**Exercise directions:**
In the entries below, find the line with "R3: 22k (+3V3, VBUS) -> 22k (+3V3, N1)" and print exactly every line from there up to and including the line with "R18: 10k (N6, N10) -> 180k (N6, N10)", with no other lines.

**Provided records:**
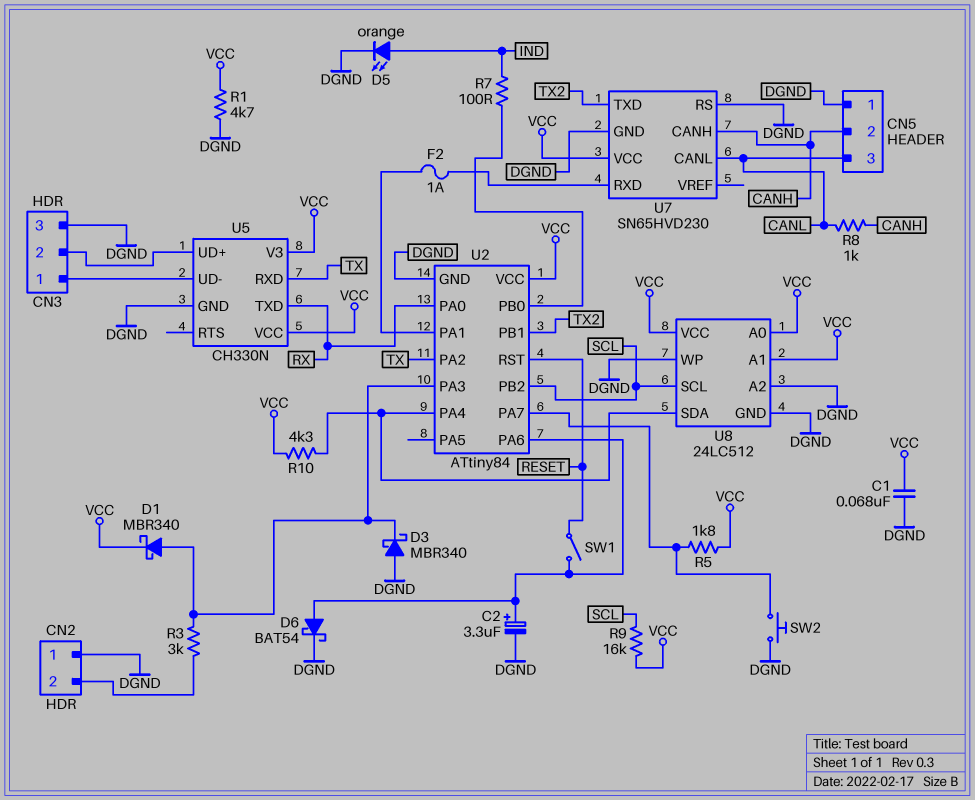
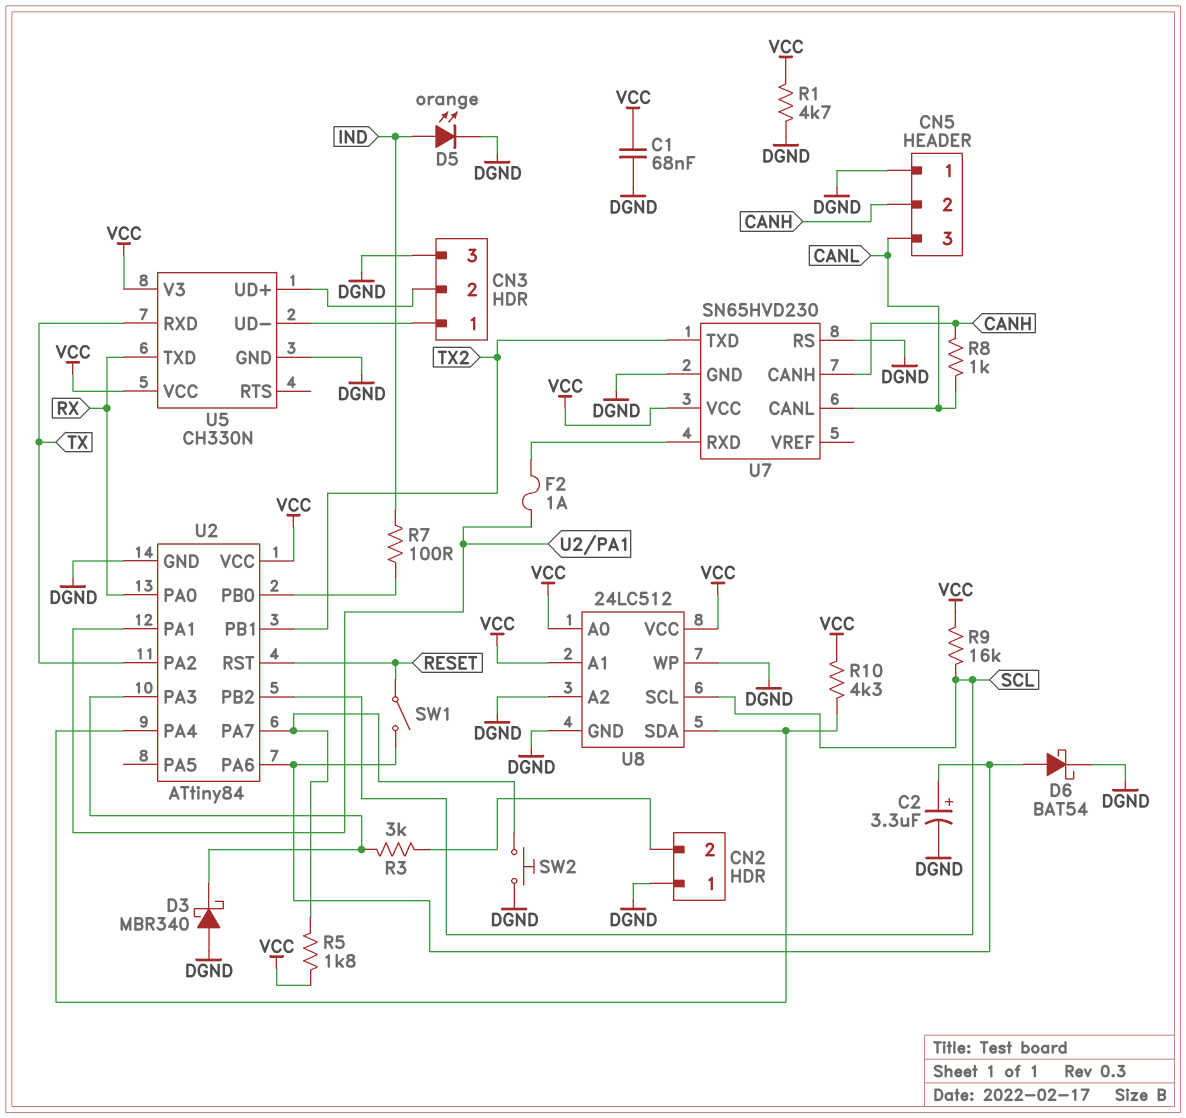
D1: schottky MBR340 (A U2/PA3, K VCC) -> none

...

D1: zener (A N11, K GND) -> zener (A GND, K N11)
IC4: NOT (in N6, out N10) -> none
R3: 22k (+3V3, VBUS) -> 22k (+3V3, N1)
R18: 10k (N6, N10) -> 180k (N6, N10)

---

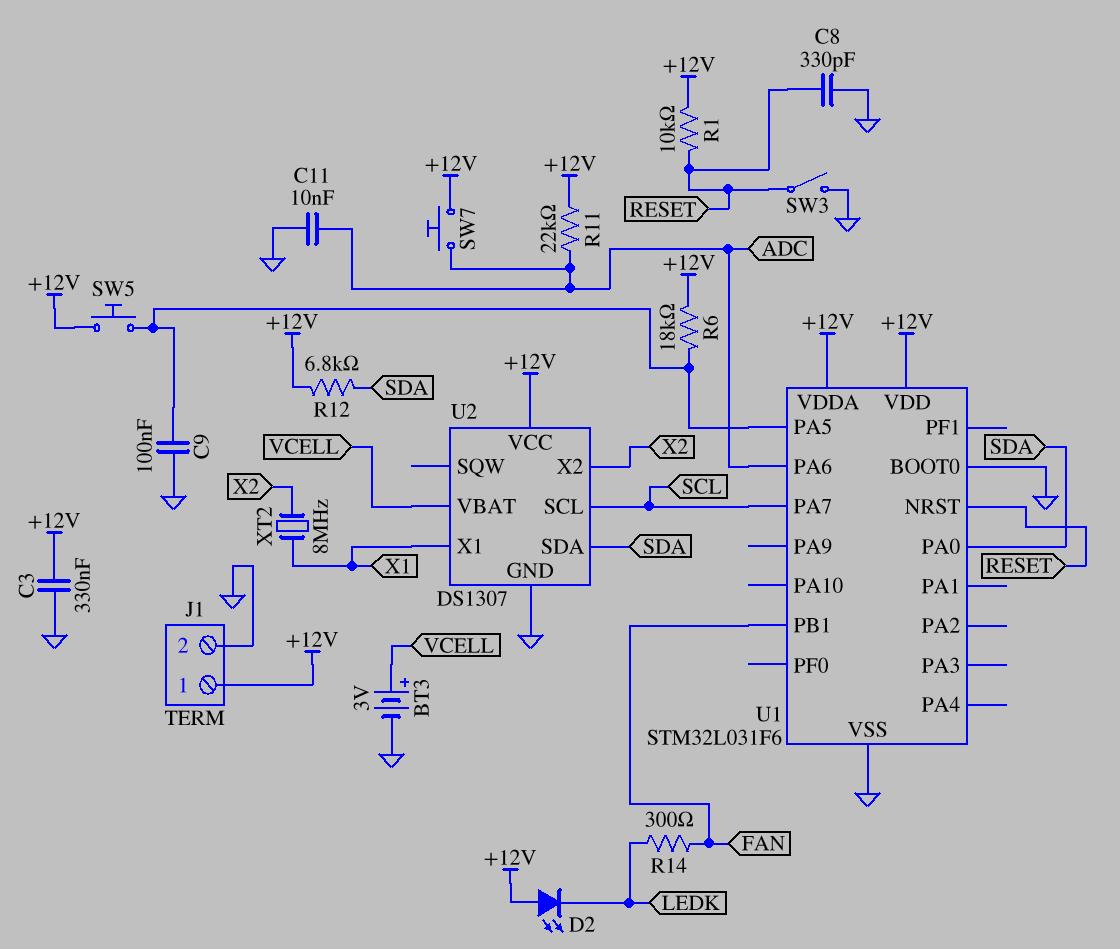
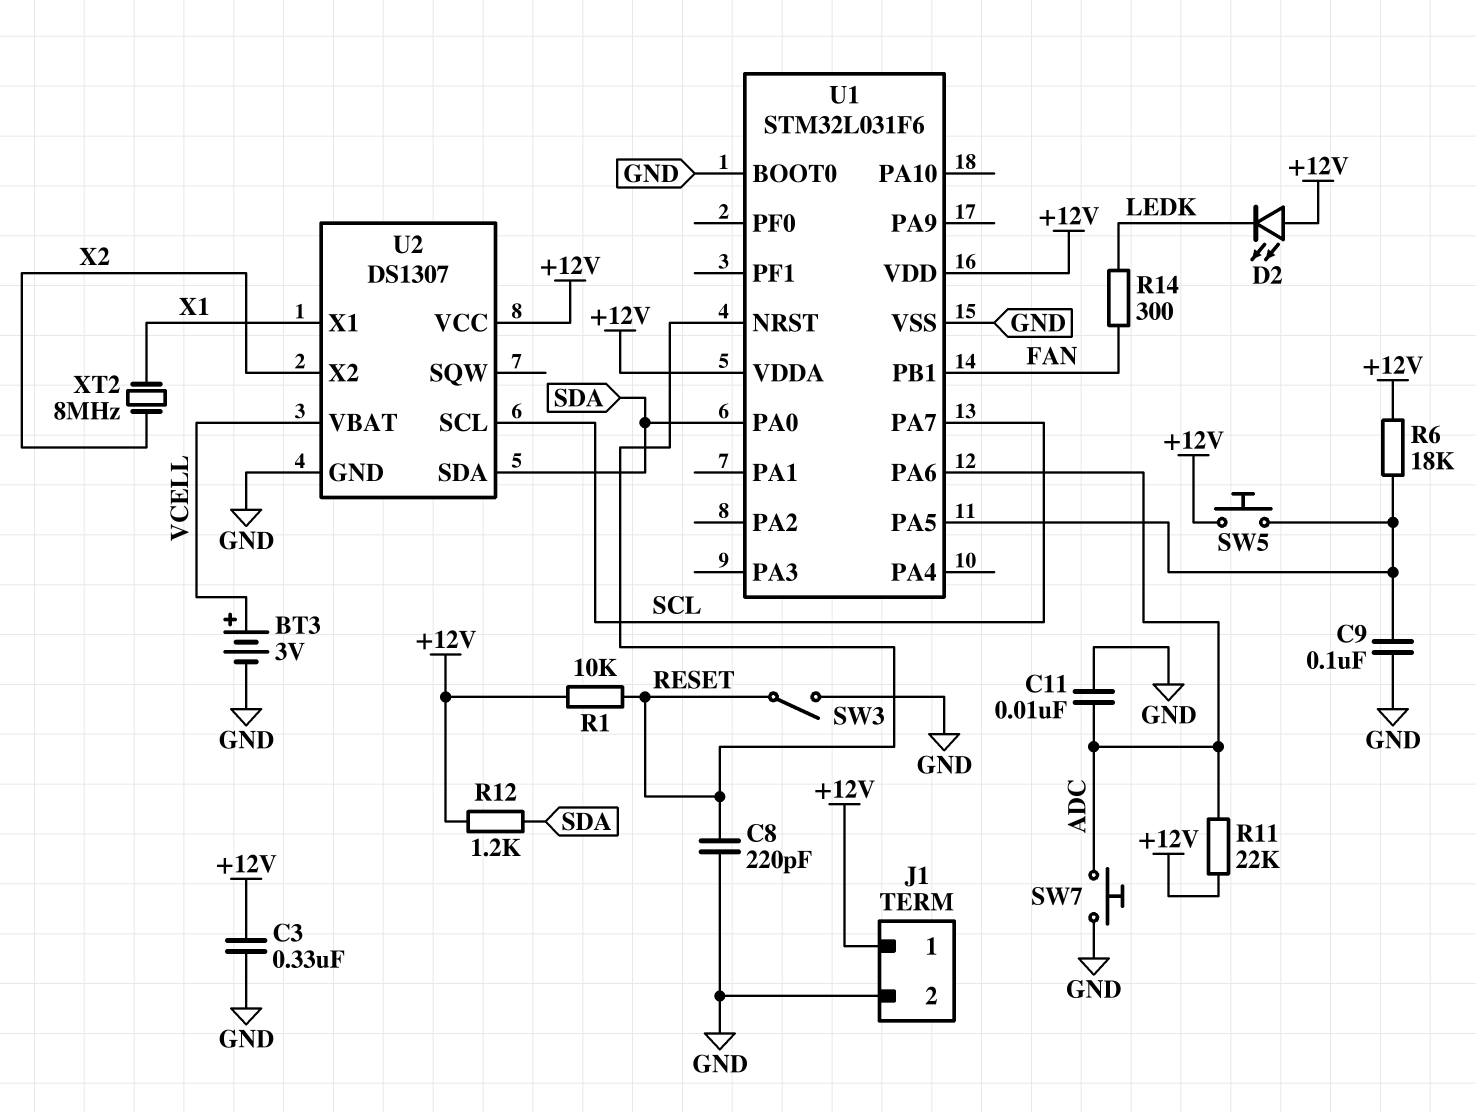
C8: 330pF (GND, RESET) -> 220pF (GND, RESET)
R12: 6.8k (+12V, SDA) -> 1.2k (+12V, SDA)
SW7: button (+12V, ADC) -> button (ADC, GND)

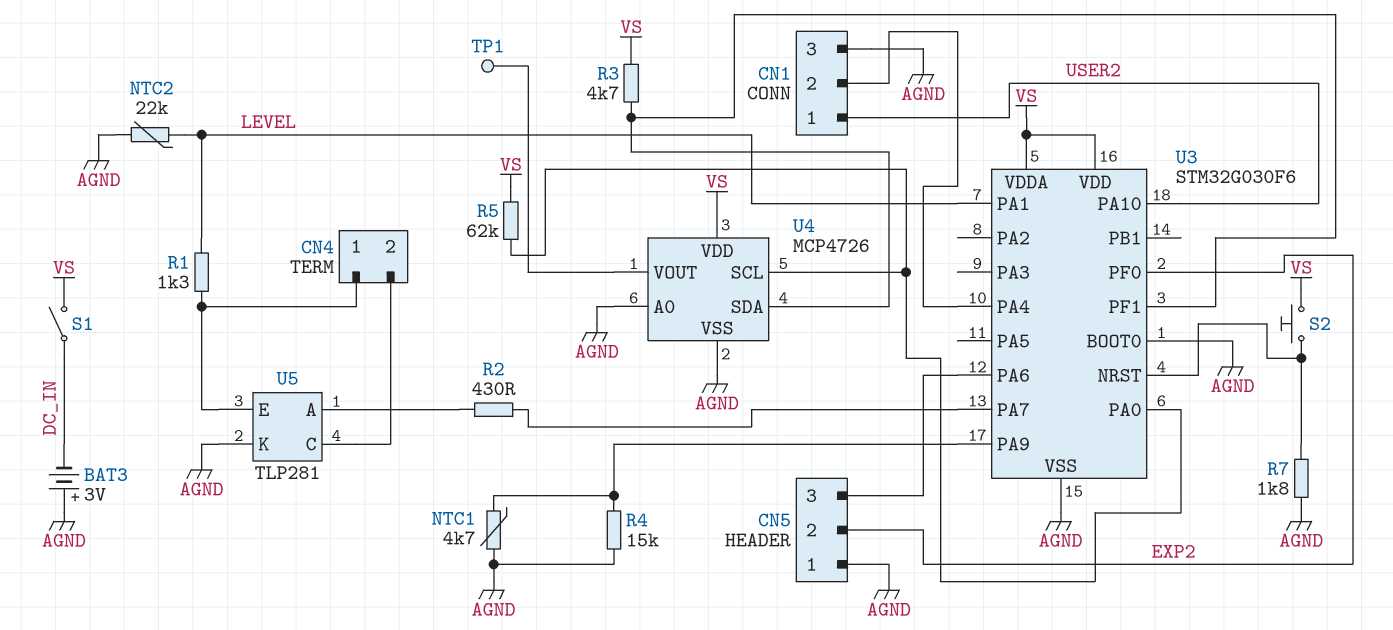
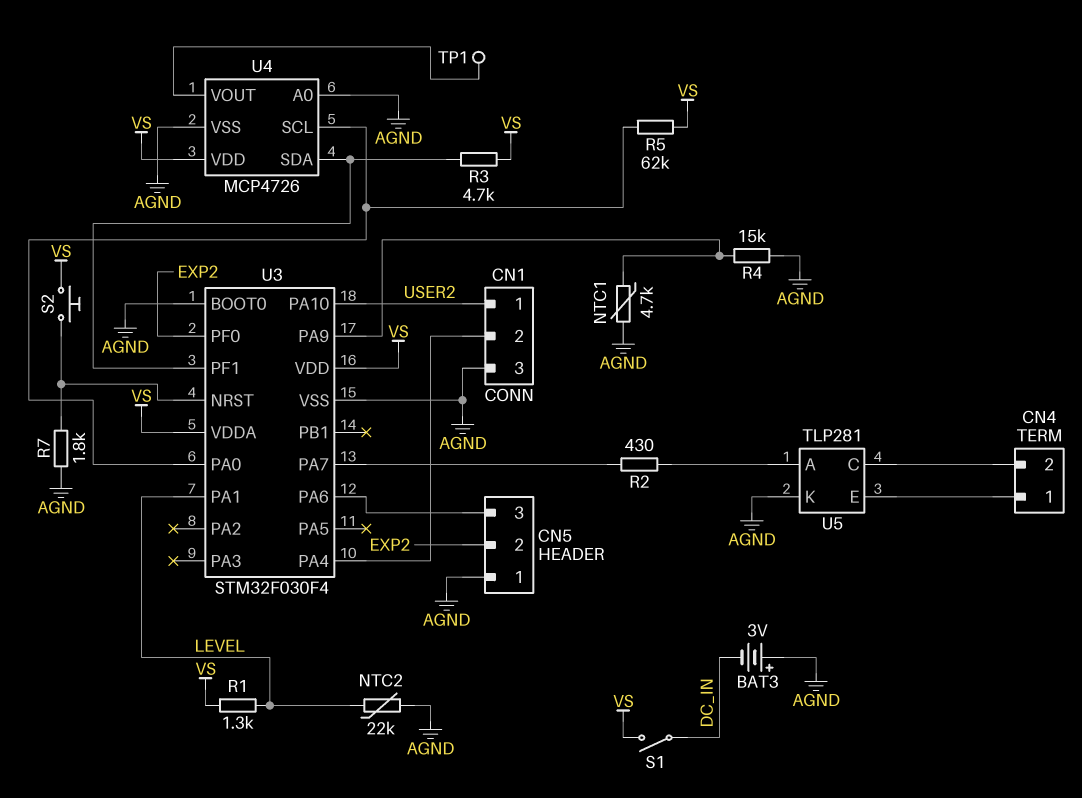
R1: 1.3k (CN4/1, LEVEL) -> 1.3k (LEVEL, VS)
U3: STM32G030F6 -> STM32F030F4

**Solution below:**
R3: 22k (+3V3, VBUS) -> 22k (+3V3, N1)
R18: 10k (N6, N10) -> 180k (N6, N10)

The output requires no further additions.